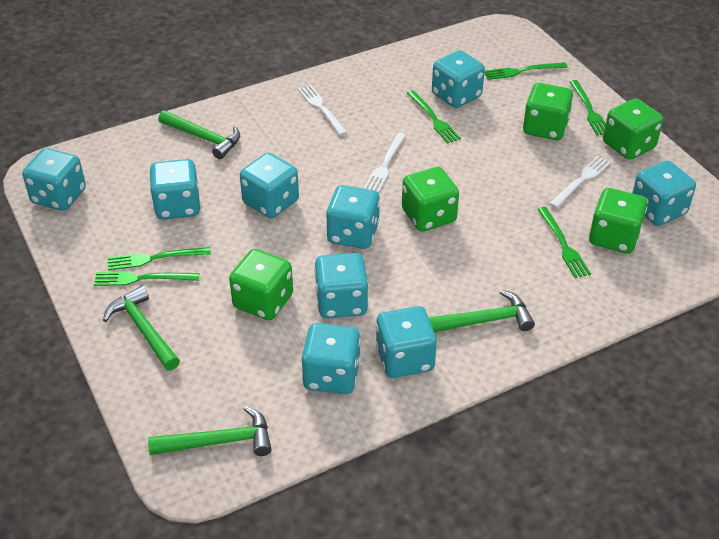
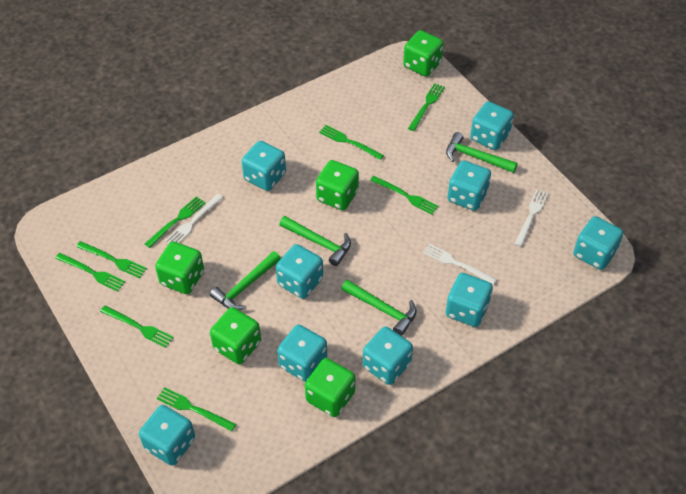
green fork: 6 -> 8

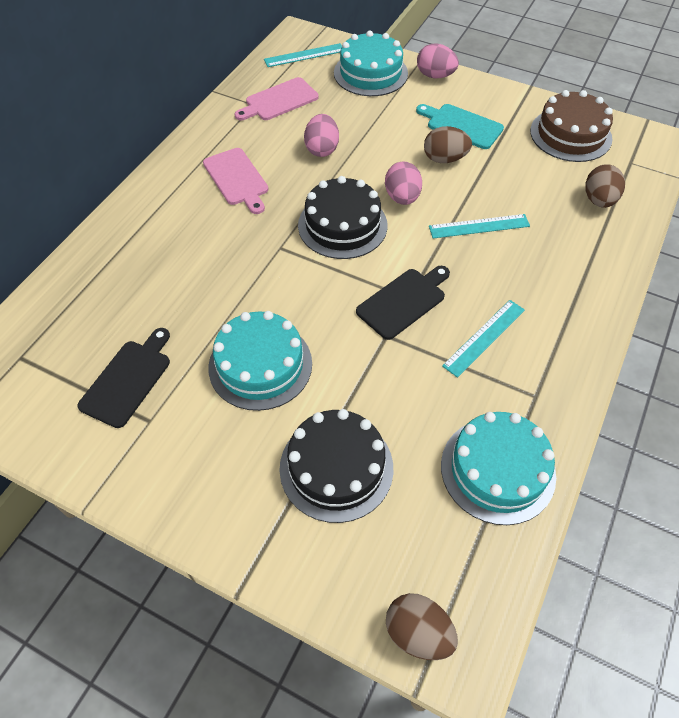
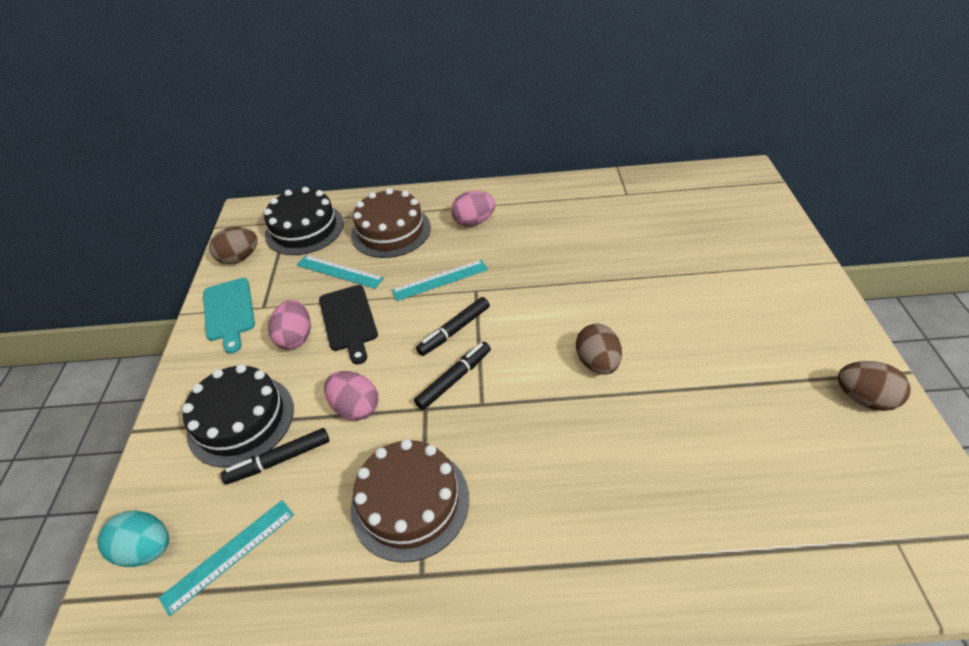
black cutting board: 2 -> 1
black marker: 0 -> 3
brown cake: 1 -> 2
pink cutting board: 2 -> 0
turquoise cake: 3 -> 0
turquoise egg: 0 -> 1

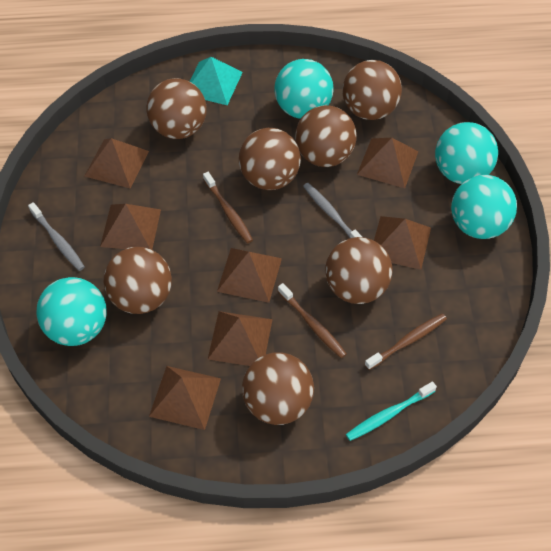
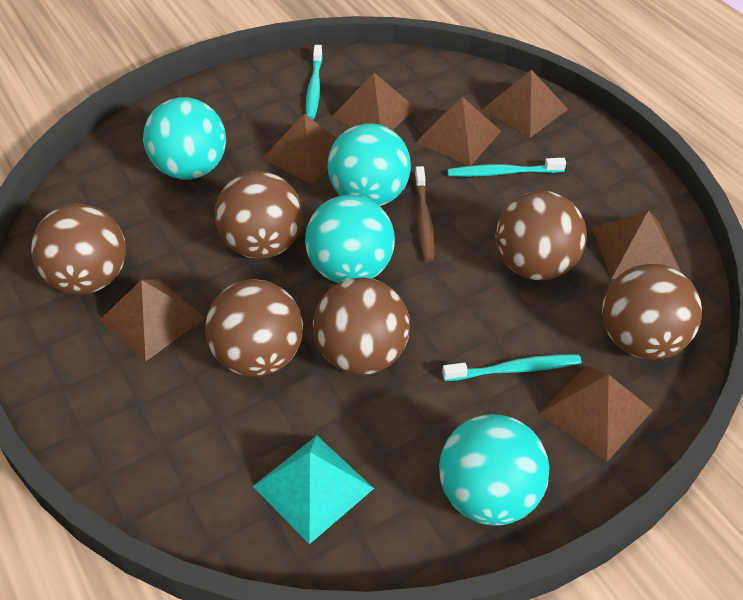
brown ball: 7 -> 6
brown toothbrush: 3 -> 1
grey toothbrush: 2 -> 0
turquoise toothbrush: 1 -> 3

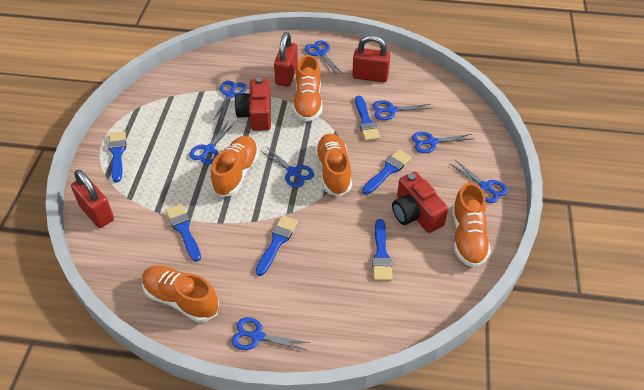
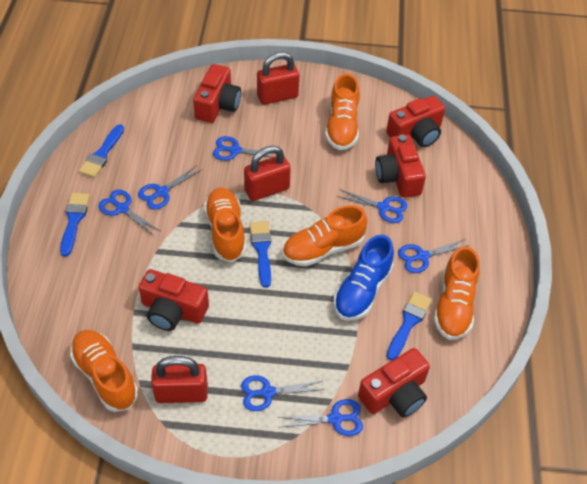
blue brush: 6 -> 4
blue scissors: 8 -> 7
blue shoe: 0 -> 1
red camera: 2 -> 5

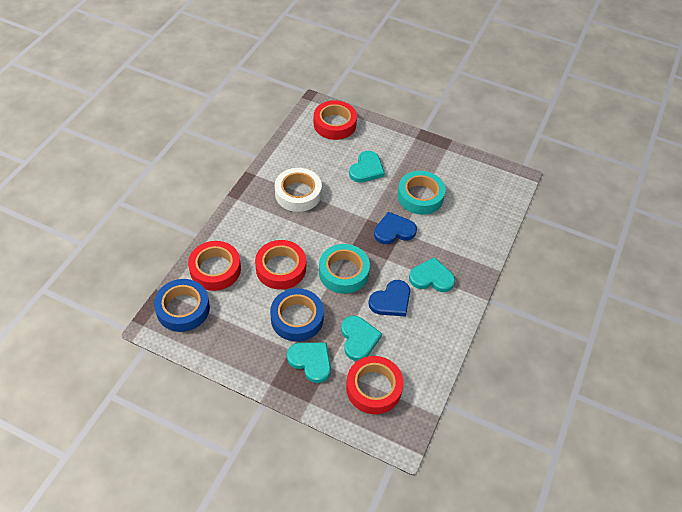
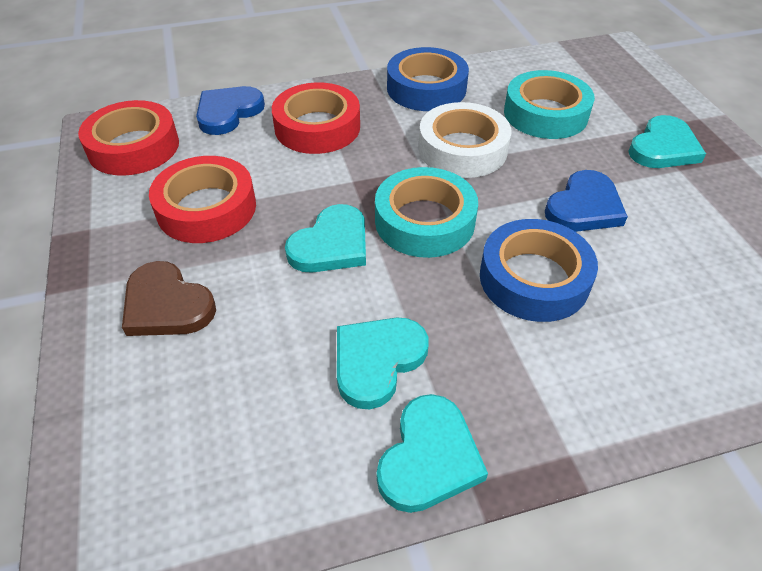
brown heart: 0 -> 1
red tape: 4 -> 3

···

◆ **WHAT IS EXPECTED**
Only the records, copied exactly and without pictures, should make up the answer.

◆ **SOLUTION TO THIS PROBLEM**
green fork: 6 -> 8

black cutting board: 2 -> 1
black marker: 0 -> 3
brown cake: 1 -> 2
pink cutting board: 2 -> 0
turquoise cake: 3 -> 0
turquoise egg: 0 -> 1

brown ball: 7 -> 6
brown toothbrush: 3 -> 1
grey toothbrush: 2 -> 0
turquoise toothbrush: 1 -> 3

blue brush: 6 -> 4
blue scissors: 8 -> 7
blue shoe: 0 -> 1
red camera: 2 -> 5

brown heart: 0 -> 1
red tape: 4 -> 3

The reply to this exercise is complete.